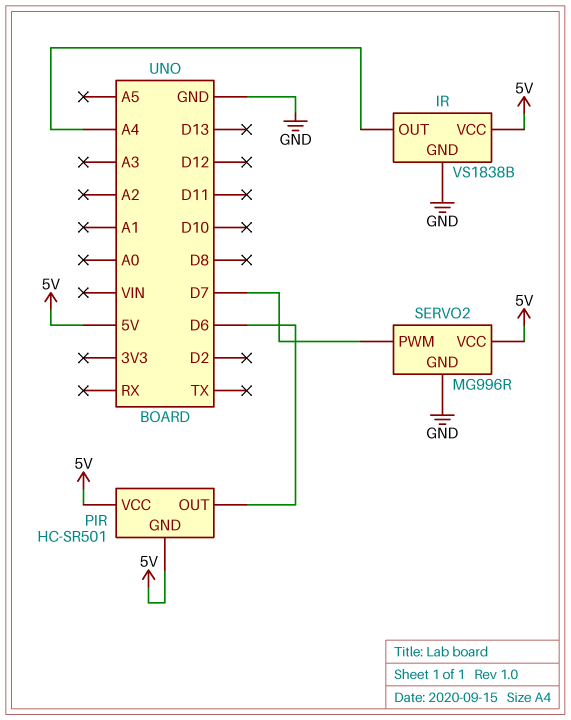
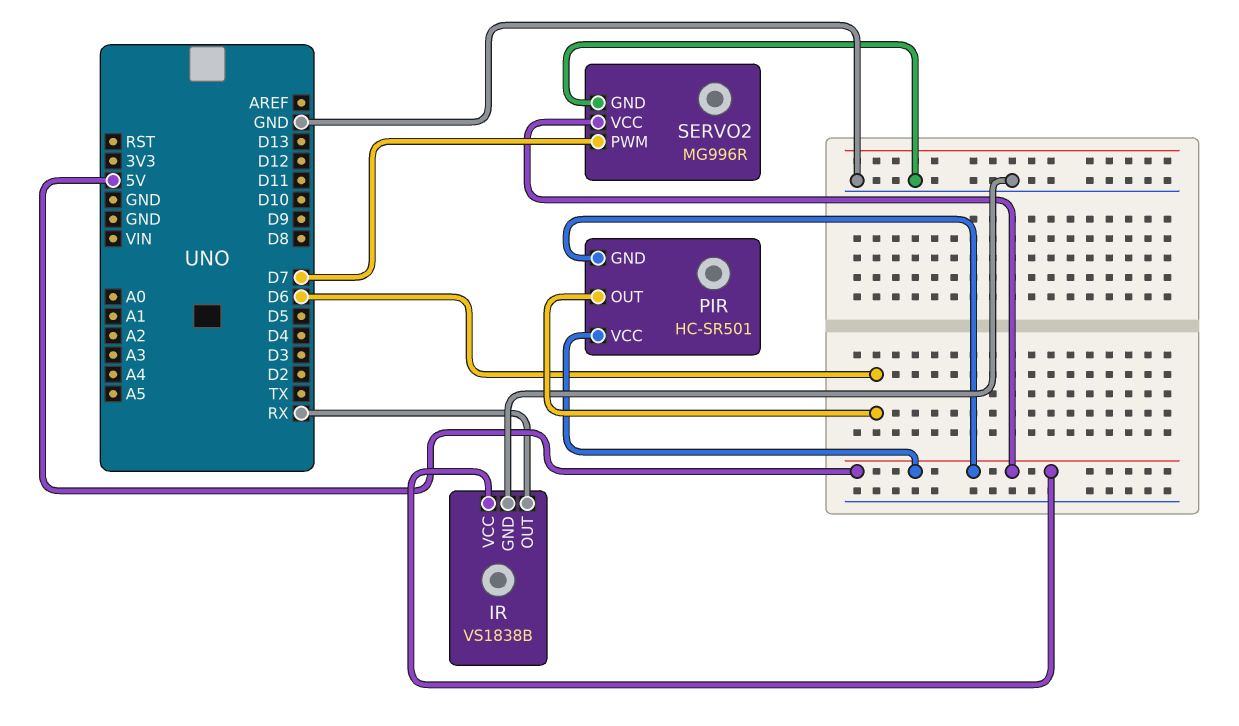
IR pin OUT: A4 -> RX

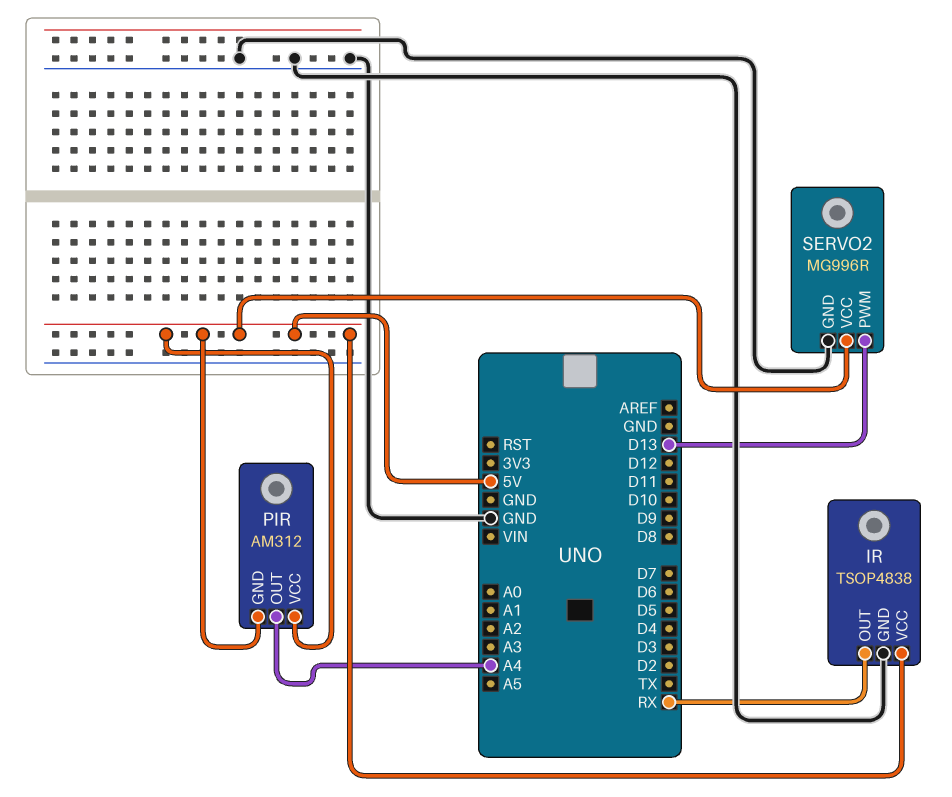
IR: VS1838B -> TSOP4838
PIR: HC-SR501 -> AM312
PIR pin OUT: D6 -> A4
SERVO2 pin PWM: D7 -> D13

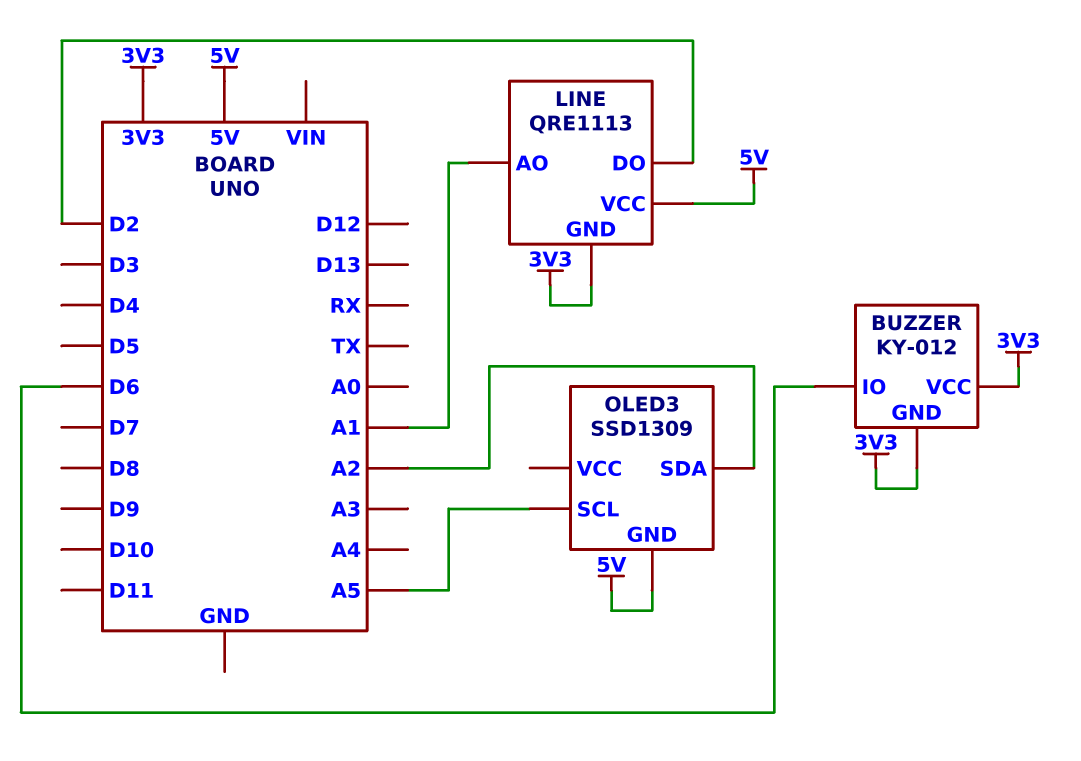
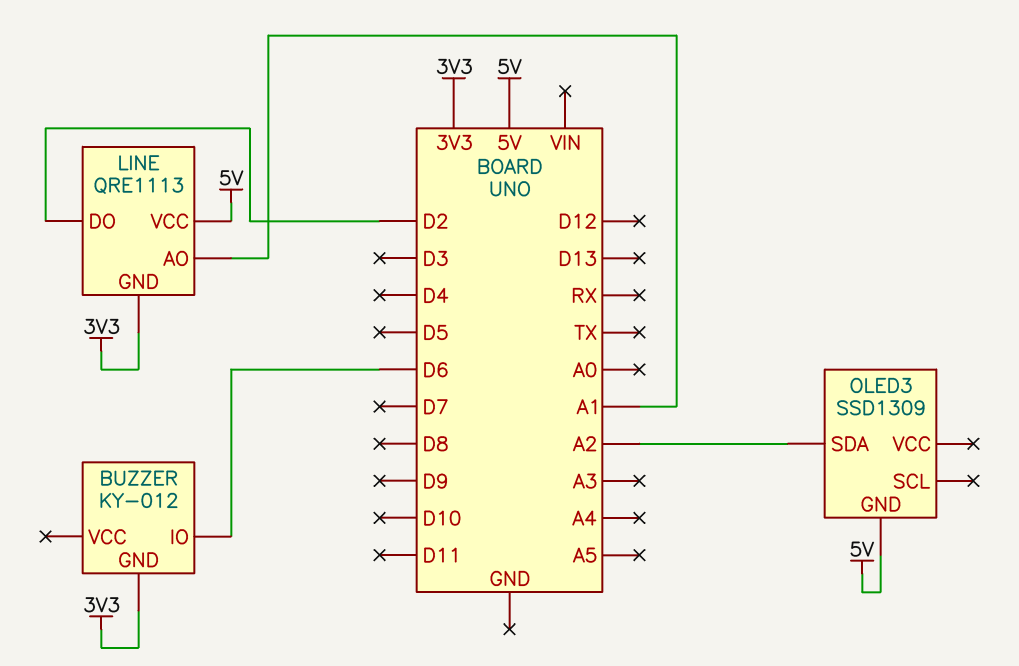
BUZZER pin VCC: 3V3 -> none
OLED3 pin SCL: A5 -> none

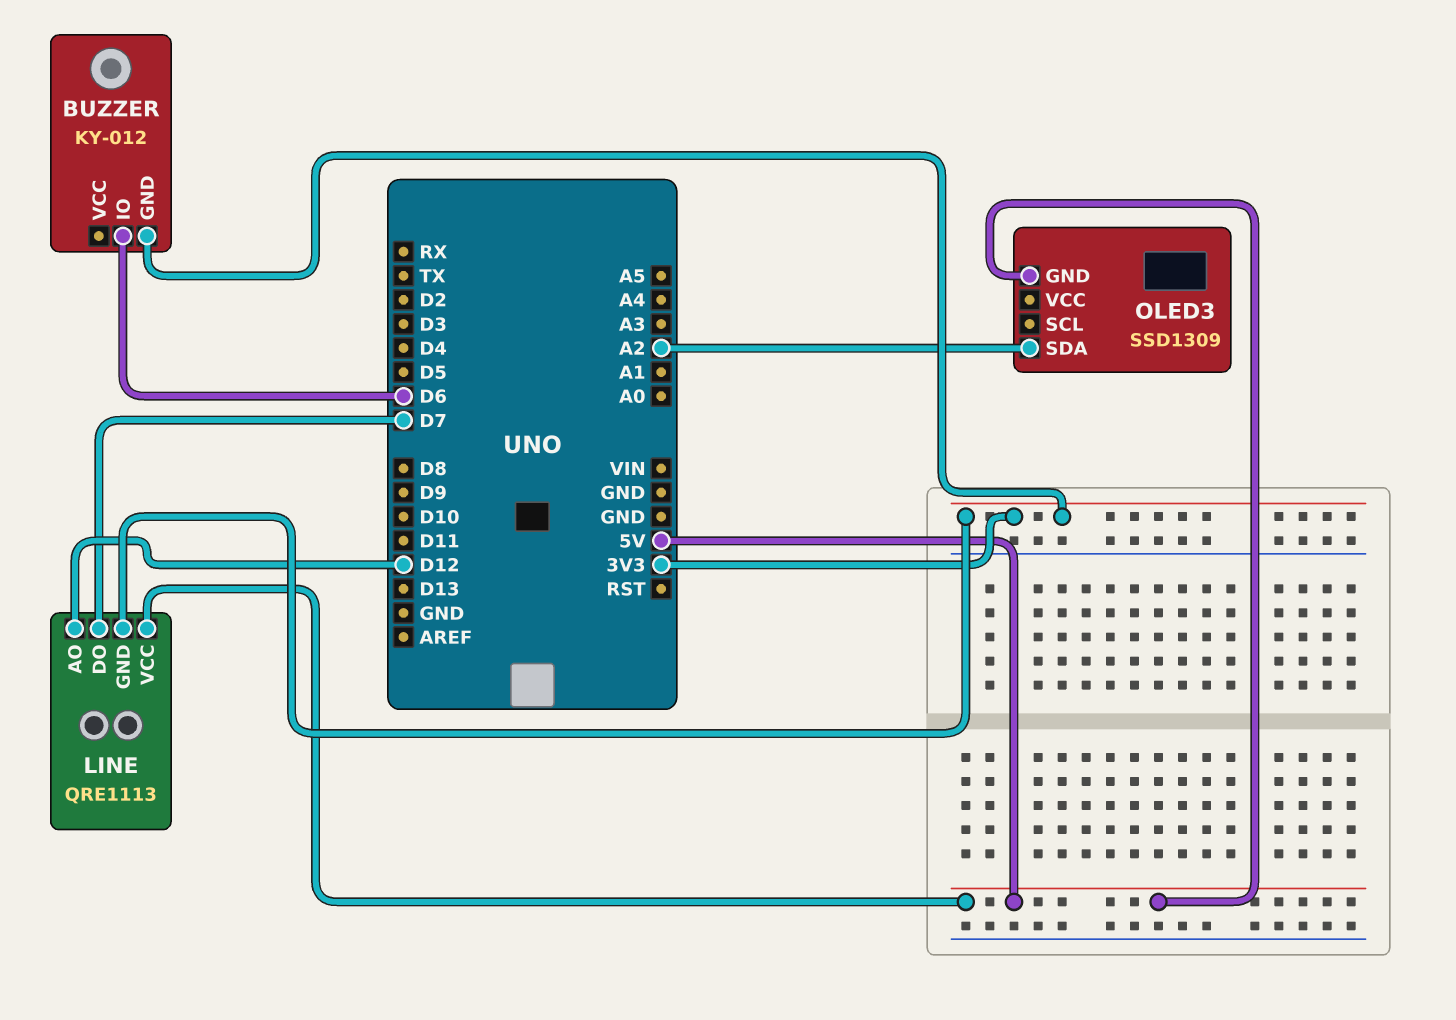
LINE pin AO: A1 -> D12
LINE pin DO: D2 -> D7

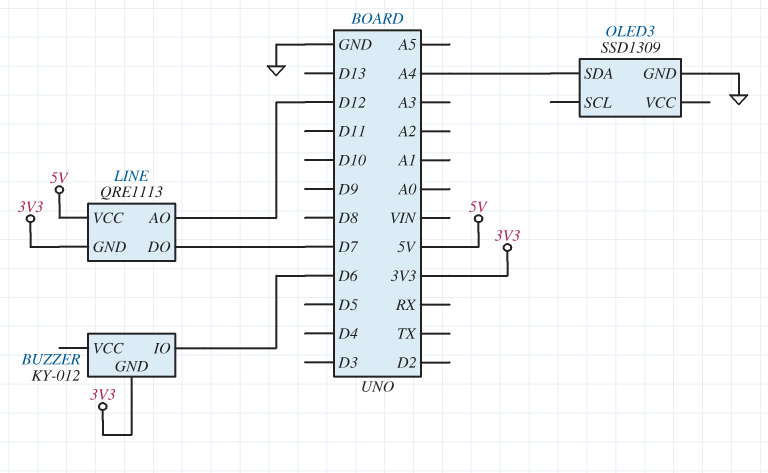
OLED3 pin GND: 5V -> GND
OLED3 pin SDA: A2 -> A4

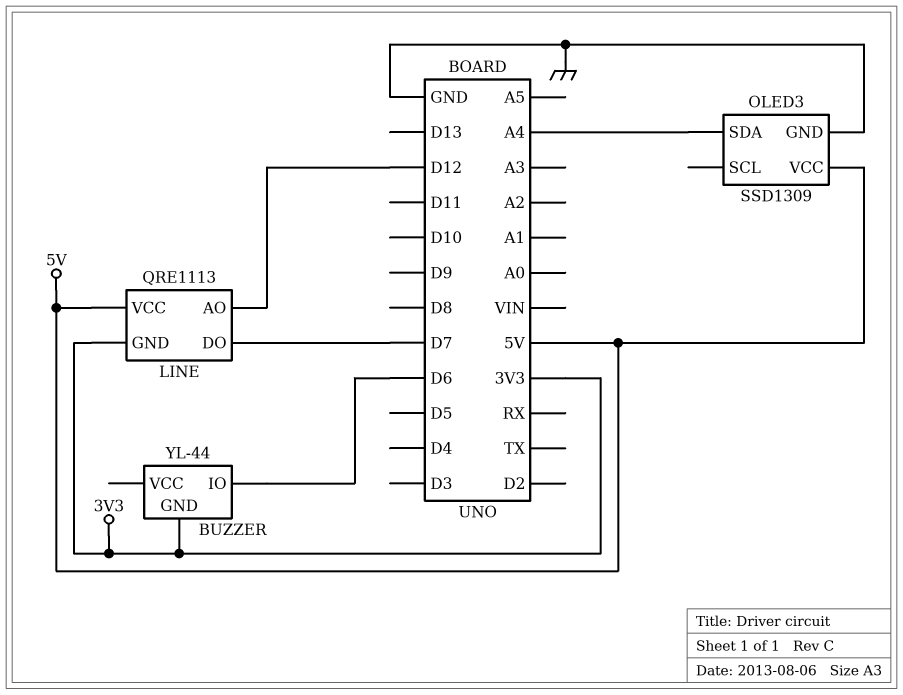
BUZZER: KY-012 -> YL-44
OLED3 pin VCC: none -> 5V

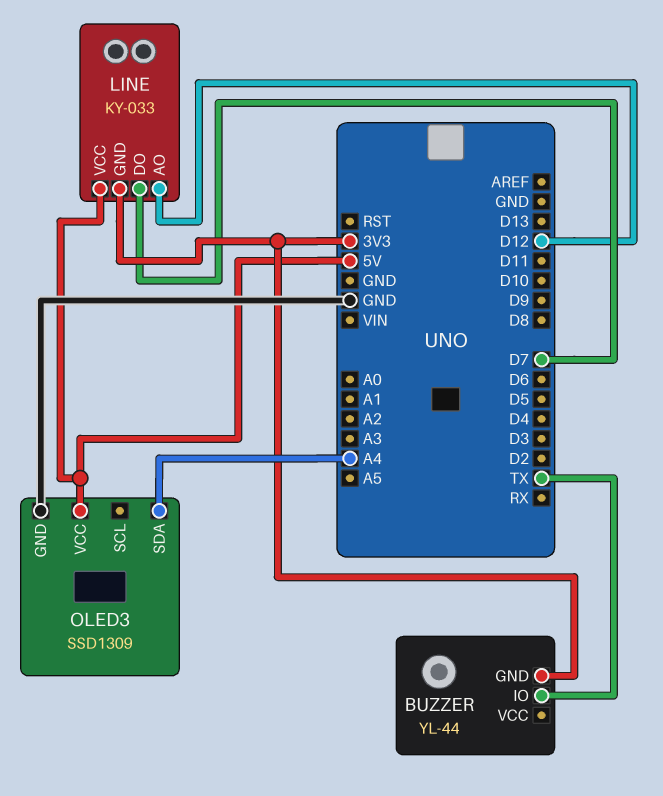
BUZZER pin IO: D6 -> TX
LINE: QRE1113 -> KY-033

········

### EXERCISE DIRECTIONS
When you repeat the listing, keep it exact and leave the pictures behind.

### PROBLEM SOLUTION
IR pin OUT: A4 -> RX

IR: VS1838B -> TSOP4838
PIR: HC-SR501 -> AM312
PIR pin OUT: D6 -> A4
SERVO2 pin PWM: D7 -> D13

BUZZER pin VCC: 3V3 -> none
OLED3 pin SCL: A5 -> none

LINE pin AO: A1 -> D12
LINE pin DO: D2 -> D7

OLED3 pin GND: 5V -> GND
OLED3 pin SDA: A2 -> A4

BUZZER: KY-012 -> YL-44
OLED3 pin VCC: none -> 5V

BUZZER pin IO: D6 -> TX
LINE: QRE1113 -> KY-033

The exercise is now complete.